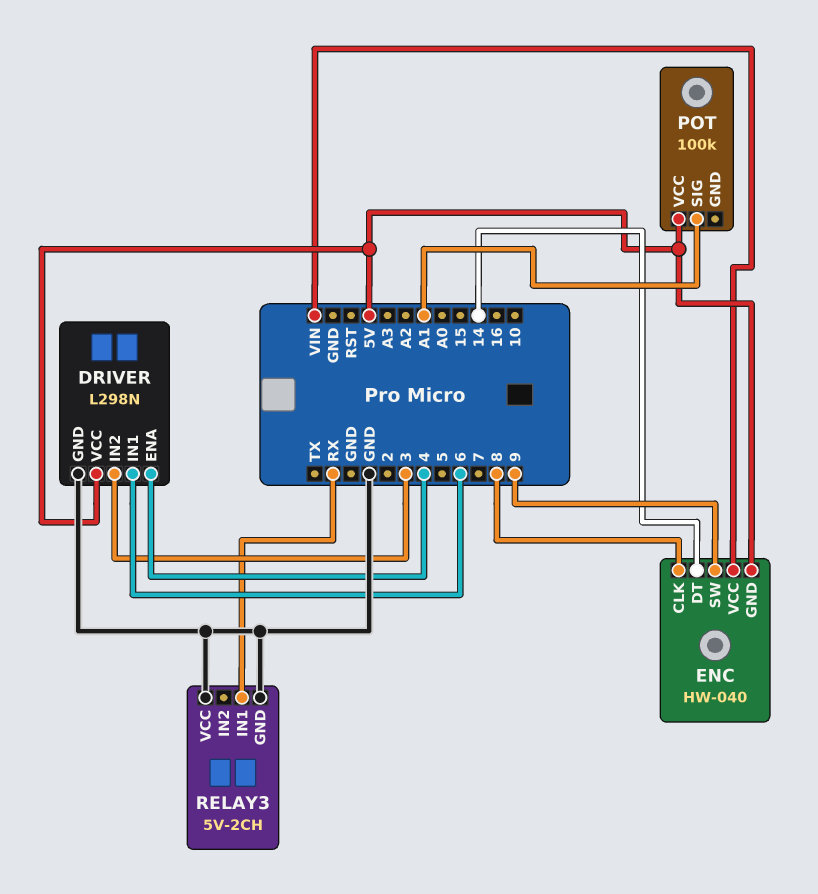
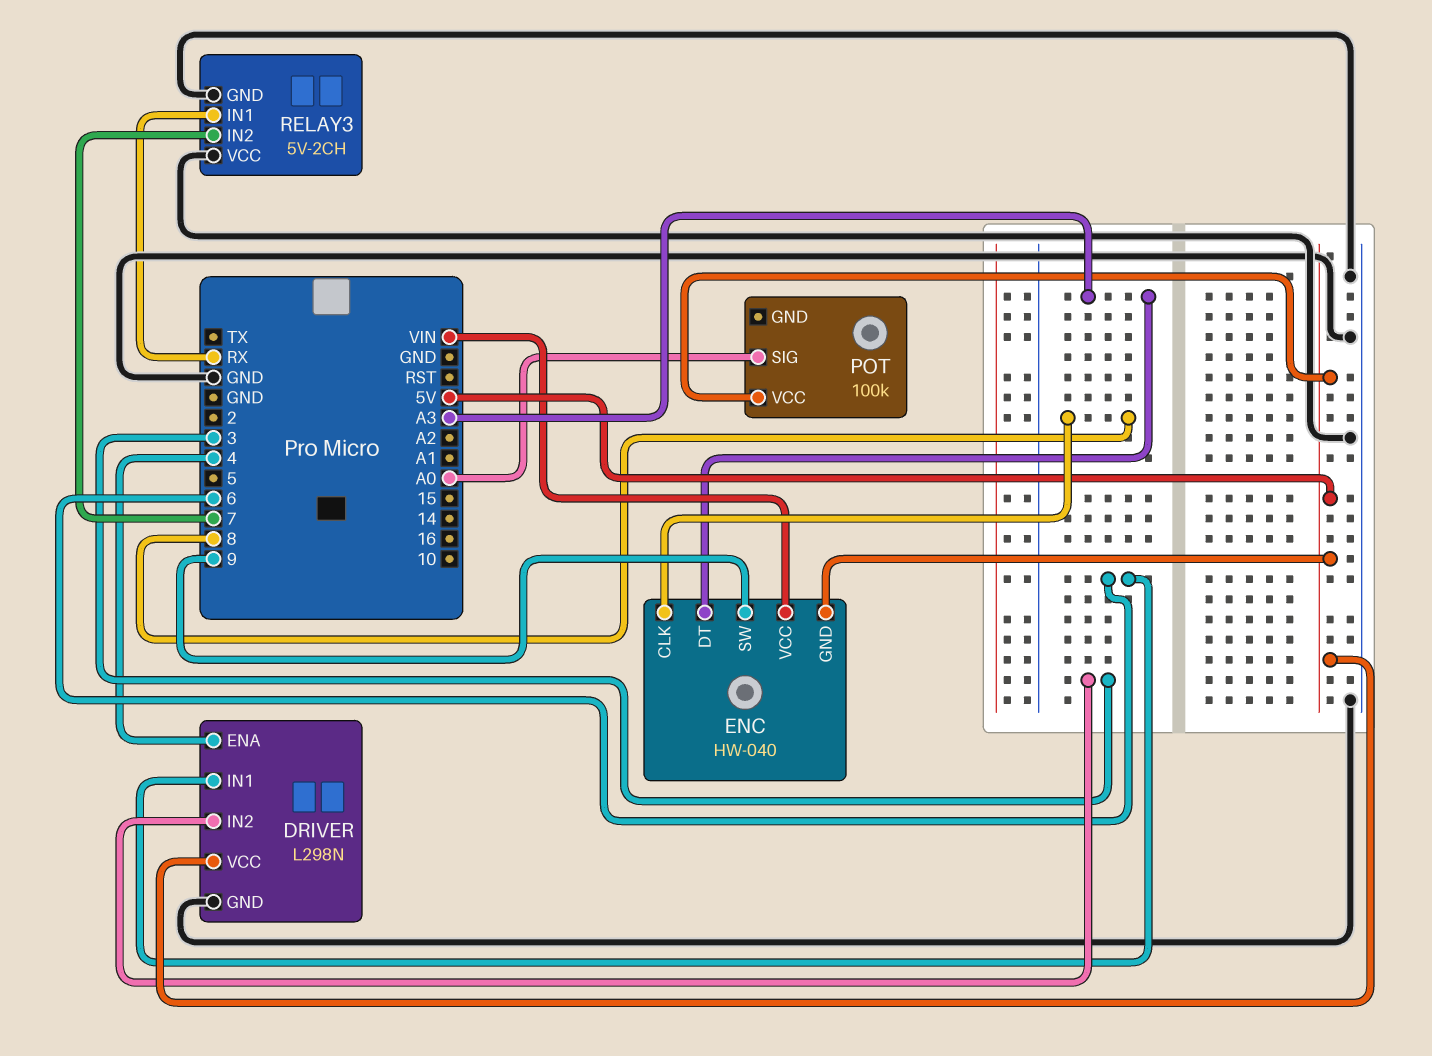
ENC pin DT: 14 -> A3
POT pin SIG: A1 -> A0
RELAY3 pin IN2: none -> 7

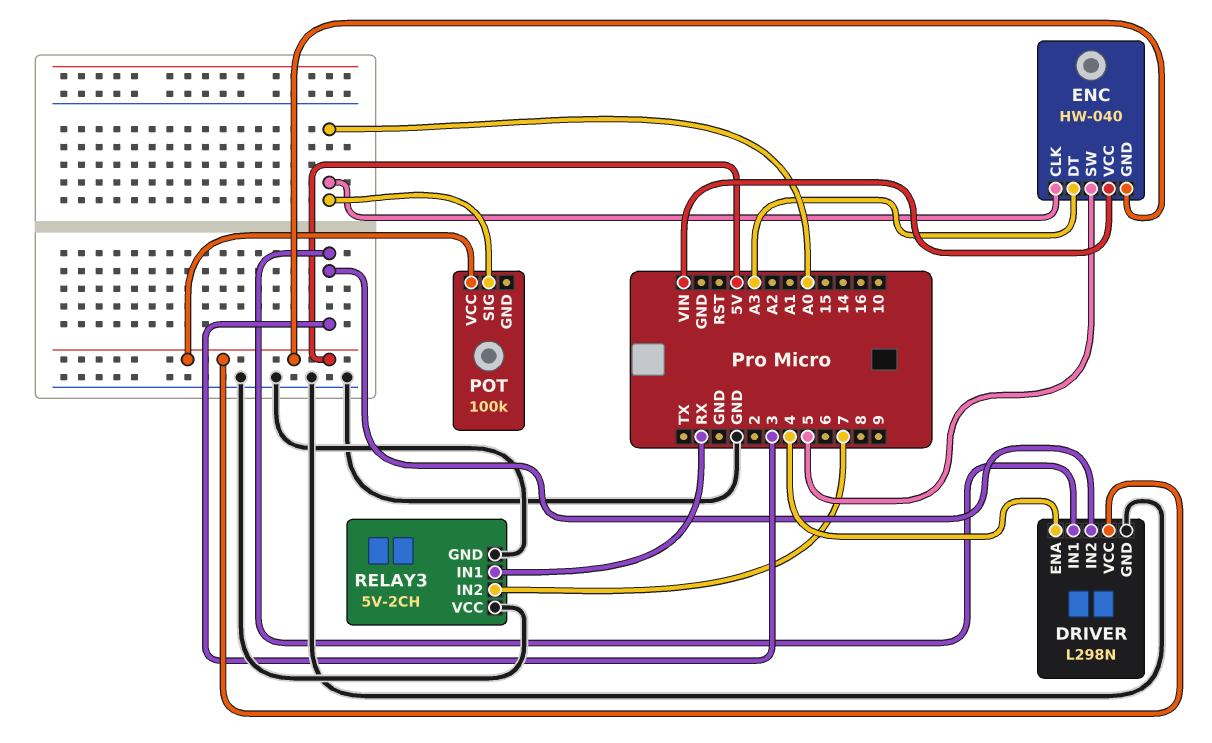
DRIVER pin IN1: 6 -> 3
ENC pin CLK: 8 -> A0
ENC pin SW: 9 -> 5

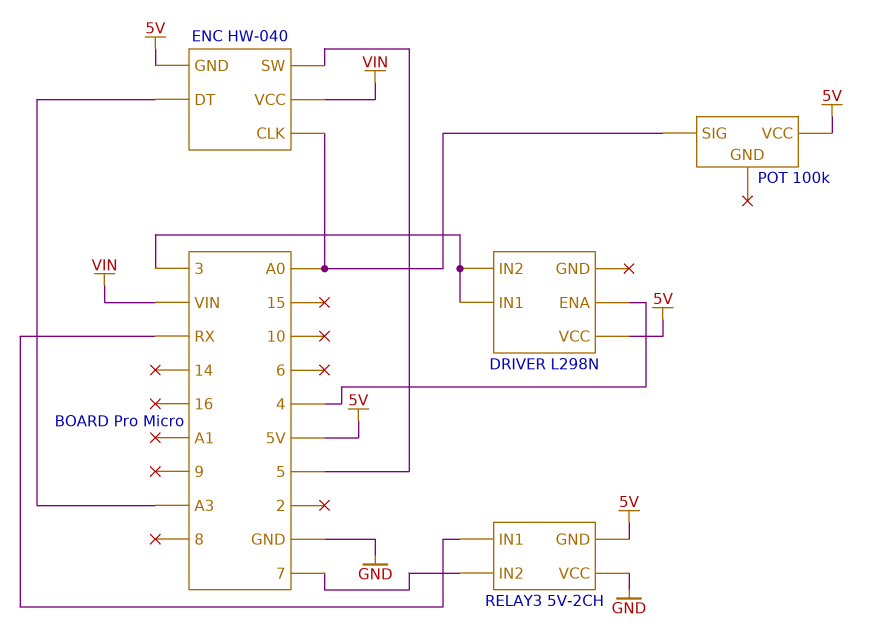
DRIVER pin GND: GND -> none
RELAY3 pin GND: GND -> 5V

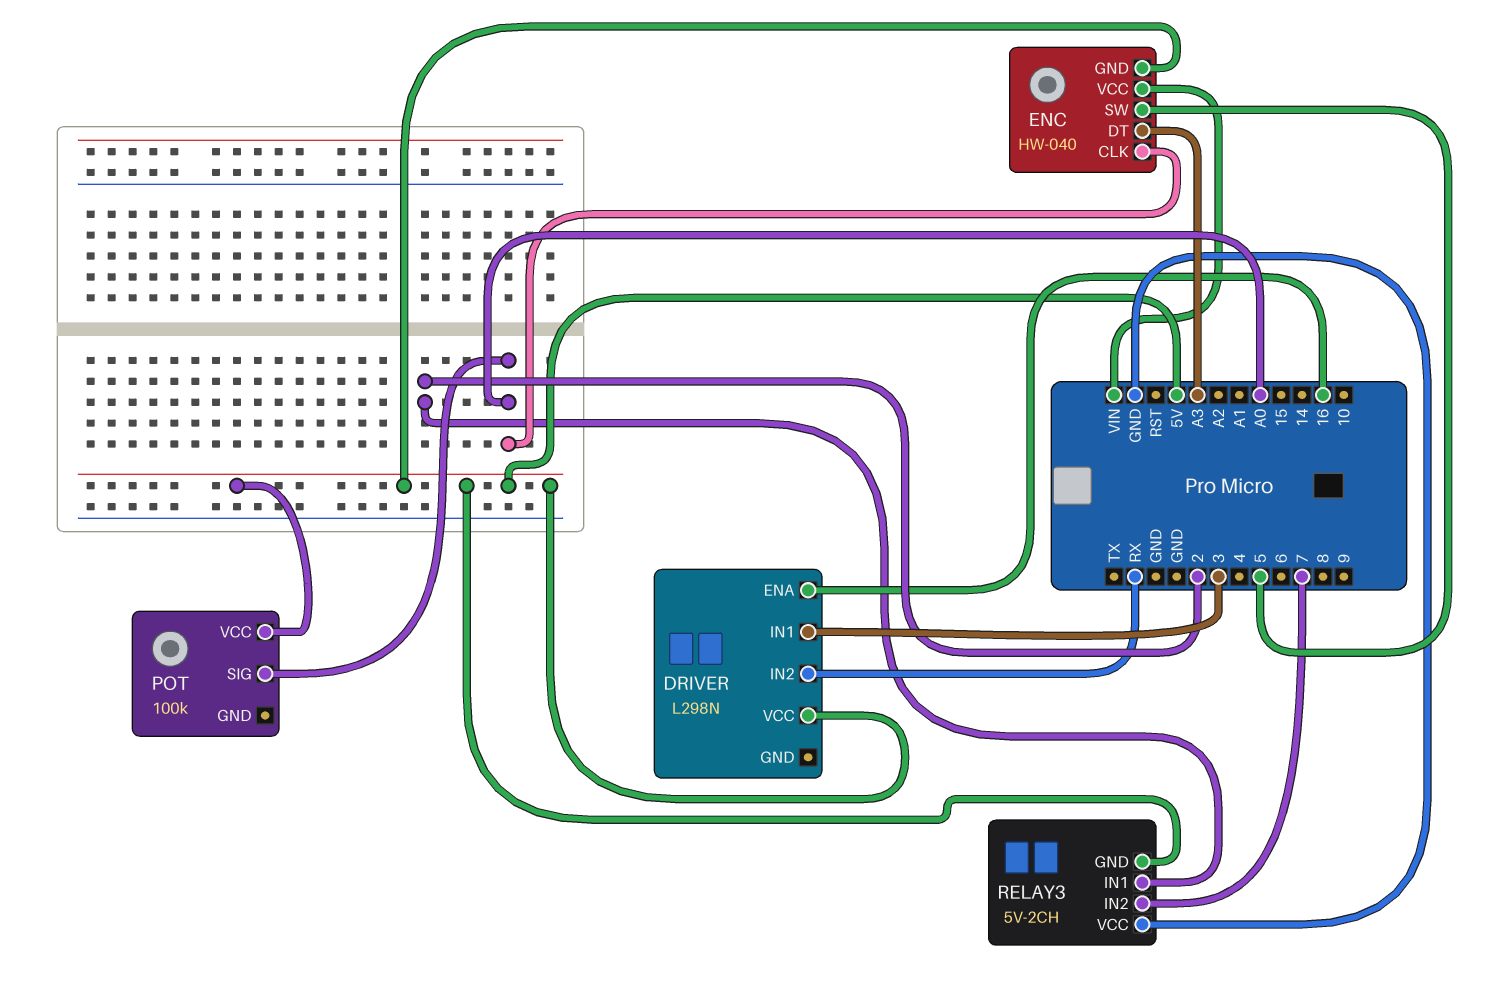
DRIVER pin ENA: 4 -> 16
DRIVER pin IN2: 3 -> RX
RELAY3 pin IN1: RX -> 2

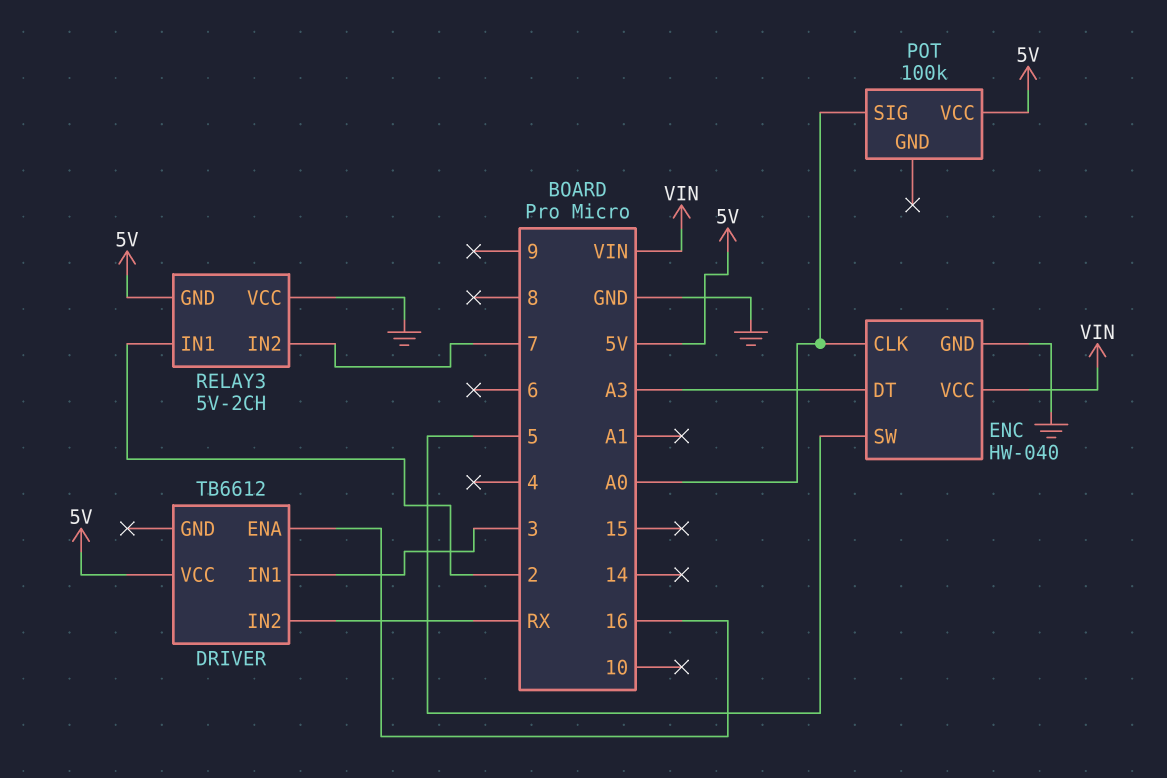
DRIVER: L298N -> TB6612
ENC pin GND: 5V -> GND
※
Goal of the exercise -> Give the listing again exactly, but omit each image.

Solution to this problem ->
ENC pin DT: 14 -> A3
POT pin SIG: A1 -> A0
RELAY3 pin IN2: none -> 7

DRIVER pin IN1: 6 -> 3
ENC pin CLK: 8 -> A0
ENC pin SW: 9 -> 5

DRIVER pin GND: GND -> none
RELAY3 pin GND: GND -> 5V

DRIVER pin ENA: 4 -> 16
DRIVER pin IN2: 3 -> RX
RELAY3 pin IN1: RX -> 2

DRIVER: L298N -> TB6612
ENC pin GND: 5V -> GND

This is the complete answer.